### Instructions to follow
Each line from the one holding "light bulb in black [486,165] -> none" through the final line of the data below is to be given again exactly, and no other line is to appear.

### Collection entries
* * * * *

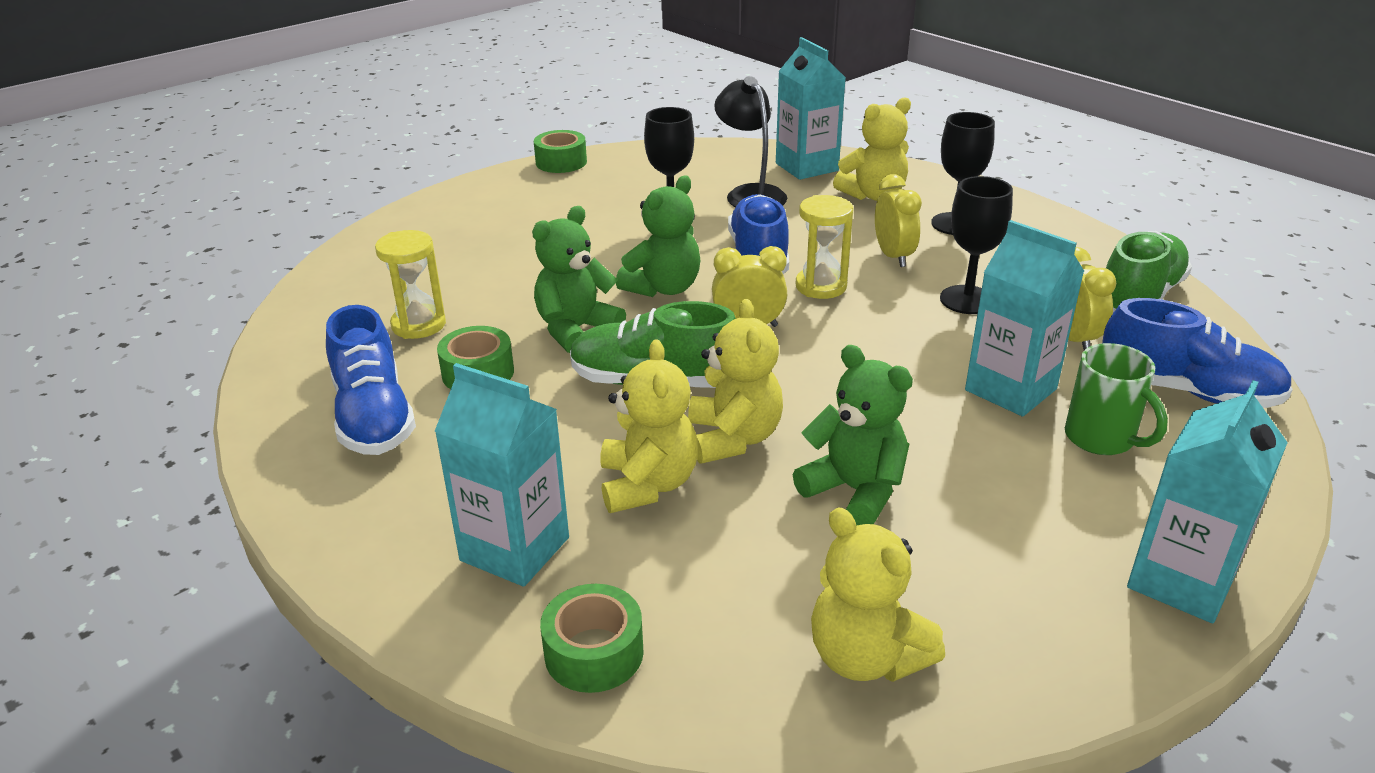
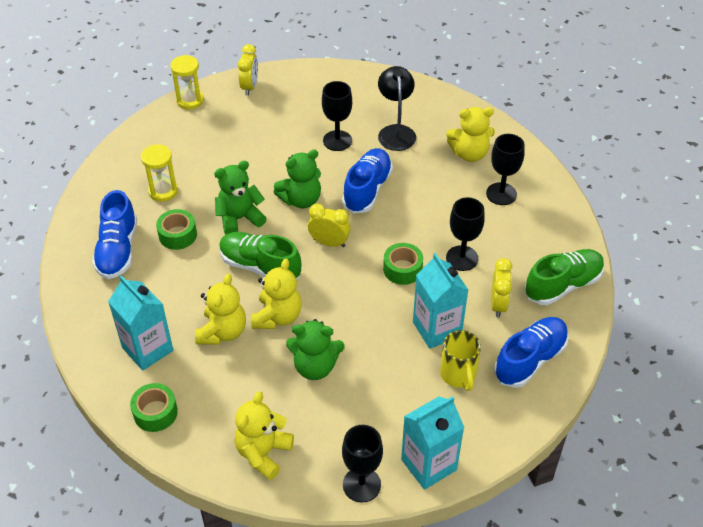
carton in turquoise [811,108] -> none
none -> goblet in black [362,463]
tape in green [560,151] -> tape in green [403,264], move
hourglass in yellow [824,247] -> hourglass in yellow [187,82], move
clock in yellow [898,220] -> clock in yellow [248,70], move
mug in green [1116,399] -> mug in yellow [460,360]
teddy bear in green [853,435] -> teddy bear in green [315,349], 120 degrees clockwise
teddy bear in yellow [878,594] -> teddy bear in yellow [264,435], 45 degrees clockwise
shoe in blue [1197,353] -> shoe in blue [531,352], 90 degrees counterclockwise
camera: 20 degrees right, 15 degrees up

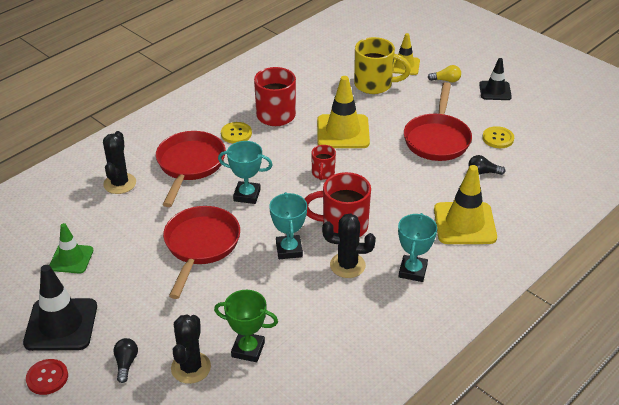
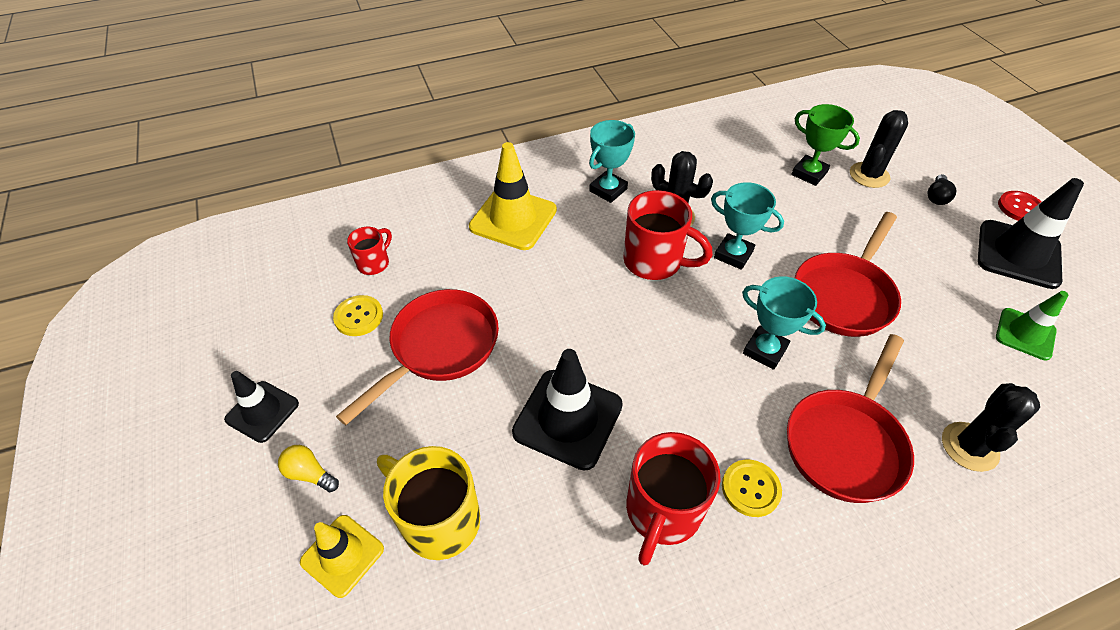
light bulb in black [486,165] -> none
mug in red [323,162] -> mug in red [369,251], move
traffic cone in yellow [343,112] -> traffic cone in black [567,410]
trophy in turquoise [288,225] -> trophy in turquoise [747,226], 75 degrees counterclockwise
camera: 155 degrees left, 10 degrees up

* * * * *

### Task response
light bulb in black [486,165] -> none
mug in red [323,162] -> mug in red [369,251], move
traffic cone in yellow [343,112] -> traffic cone in black [567,410]
trophy in turquoise [288,225] -> trophy in turquoise [747,226], 75 degrees counterclockwise
camera: 155 degrees left, 10 degrees up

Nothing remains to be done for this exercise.